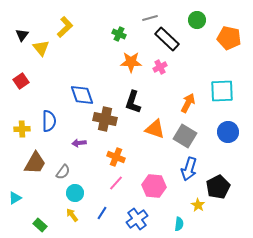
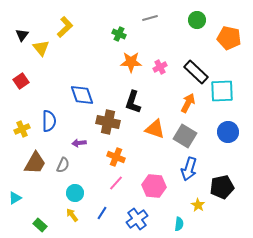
black rectangle: moved 29 px right, 33 px down
brown cross: moved 3 px right, 3 px down
yellow cross: rotated 21 degrees counterclockwise
gray semicircle: moved 7 px up; rotated 14 degrees counterclockwise
black pentagon: moved 4 px right; rotated 15 degrees clockwise
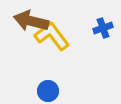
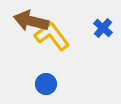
blue cross: rotated 30 degrees counterclockwise
blue circle: moved 2 px left, 7 px up
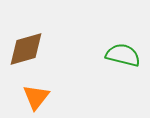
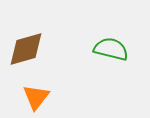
green semicircle: moved 12 px left, 6 px up
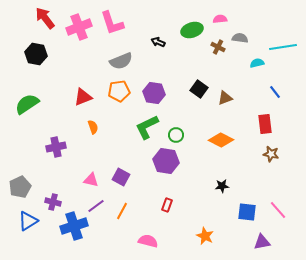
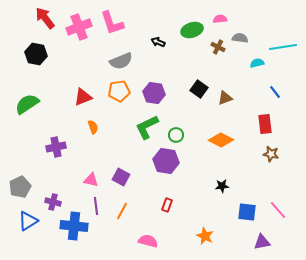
purple line at (96, 206): rotated 60 degrees counterclockwise
blue cross at (74, 226): rotated 24 degrees clockwise
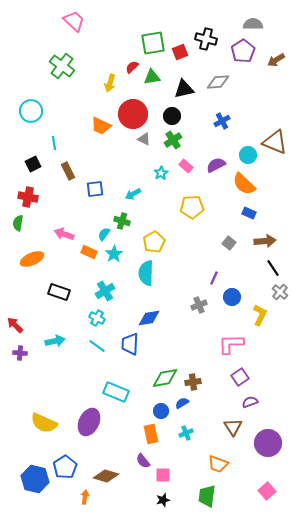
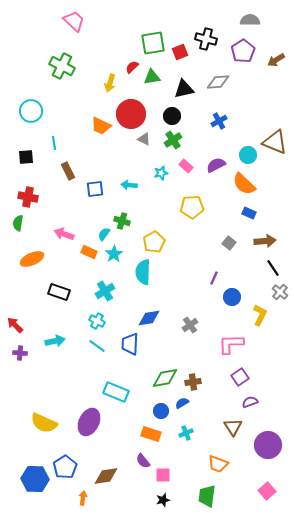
gray semicircle at (253, 24): moved 3 px left, 4 px up
green cross at (62, 66): rotated 10 degrees counterclockwise
red circle at (133, 114): moved 2 px left
blue cross at (222, 121): moved 3 px left
black square at (33, 164): moved 7 px left, 7 px up; rotated 21 degrees clockwise
cyan star at (161, 173): rotated 16 degrees clockwise
cyan arrow at (133, 194): moved 4 px left, 9 px up; rotated 35 degrees clockwise
cyan semicircle at (146, 273): moved 3 px left, 1 px up
gray cross at (199, 305): moved 9 px left, 20 px down; rotated 14 degrees counterclockwise
cyan cross at (97, 318): moved 3 px down
orange rectangle at (151, 434): rotated 60 degrees counterclockwise
purple circle at (268, 443): moved 2 px down
brown diamond at (106, 476): rotated 25 degrees counterclockwise
blue hexagon at (35, 479): rotated 12 degrees counterclockwise
orange arrow at (85, 497): moved 2 px left, 1 px down
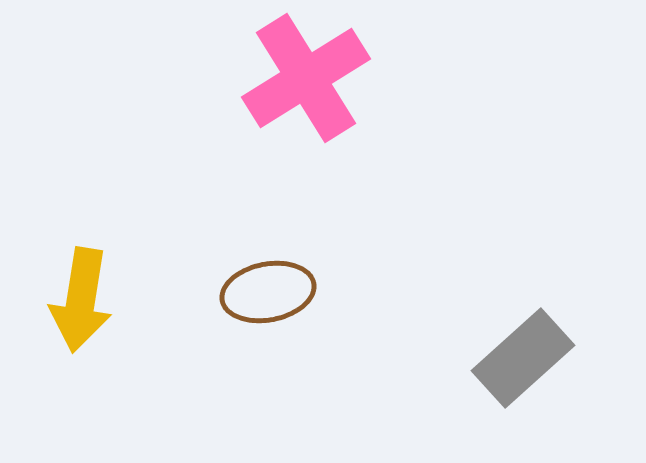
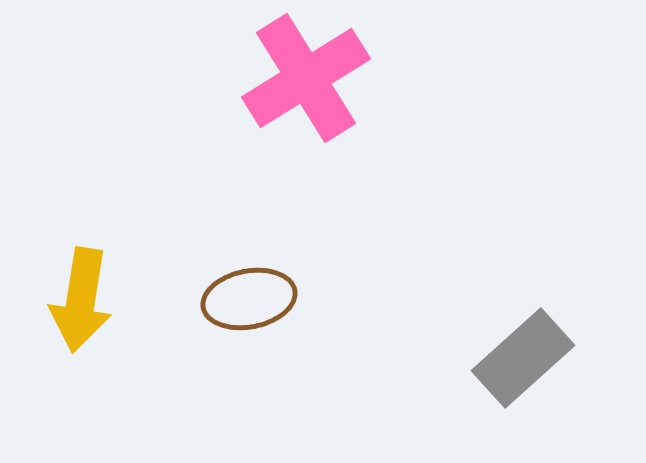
brown ellipse: moved 19 px left, 7 px down
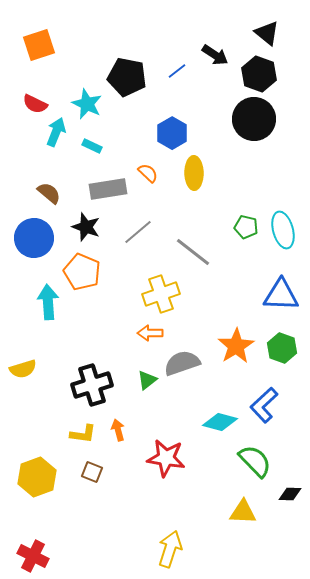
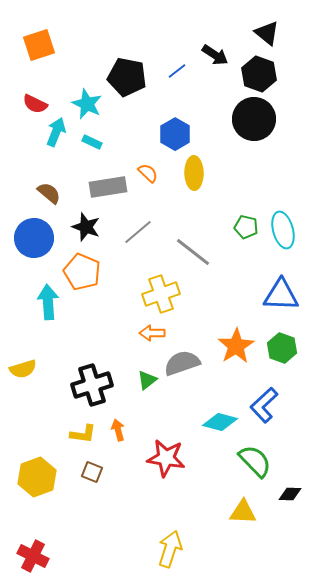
blue hexagon at (172, 133): moved 3 px right, 1 px down
cyan rectangle at (92, 146): moved 4 px up
gray rectangle at (108, 189): moved 2 px up
orange arrow at (150, 333): moved 2 px right
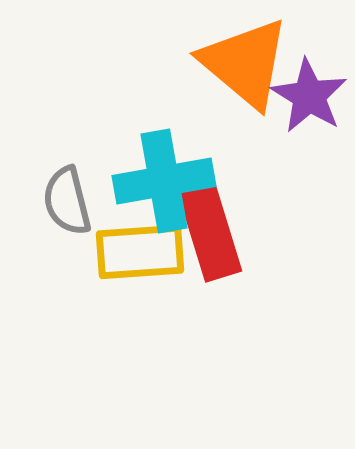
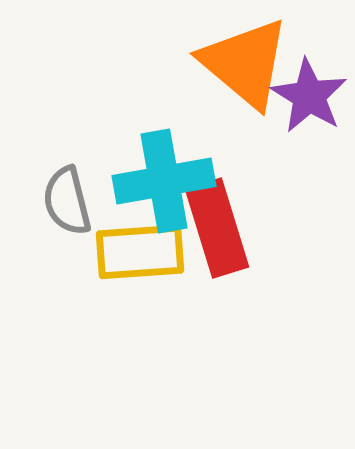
red rectangle: moved 7 px right, 4 px up
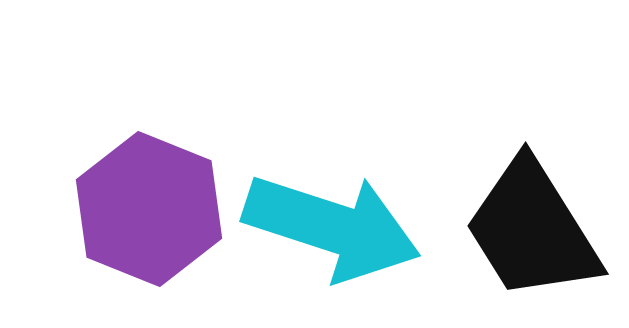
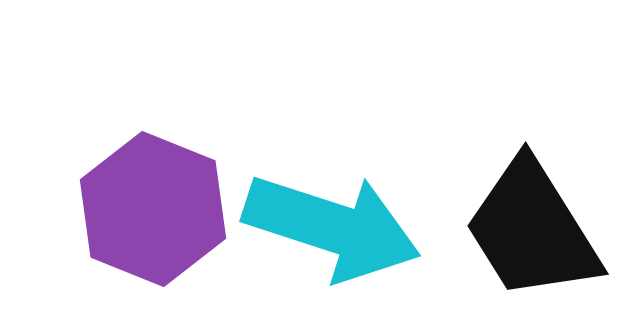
purple hexagon: moved 4 px right
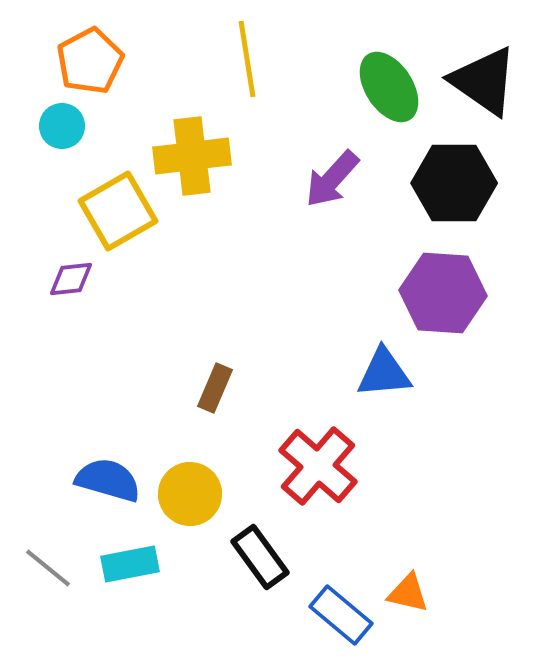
========
#### DIRECTIONS FOR THIS TASK:
Where a line of the data contains "cyan", copy that line.

#### REPLY TO THE TASK:
cyan star at (161, 173): rotated 16 degrees clockwise
cyan arrow at (133, 194): moved 4 px left, 9 px up; rotated 35 degrees clockwise
cyan semicircle at (146, 273): moved 3 px left, 1 px up
cyan cross at (97, 318): moved 3 px down
cyan rectangle at (92, 146): moved 4 px up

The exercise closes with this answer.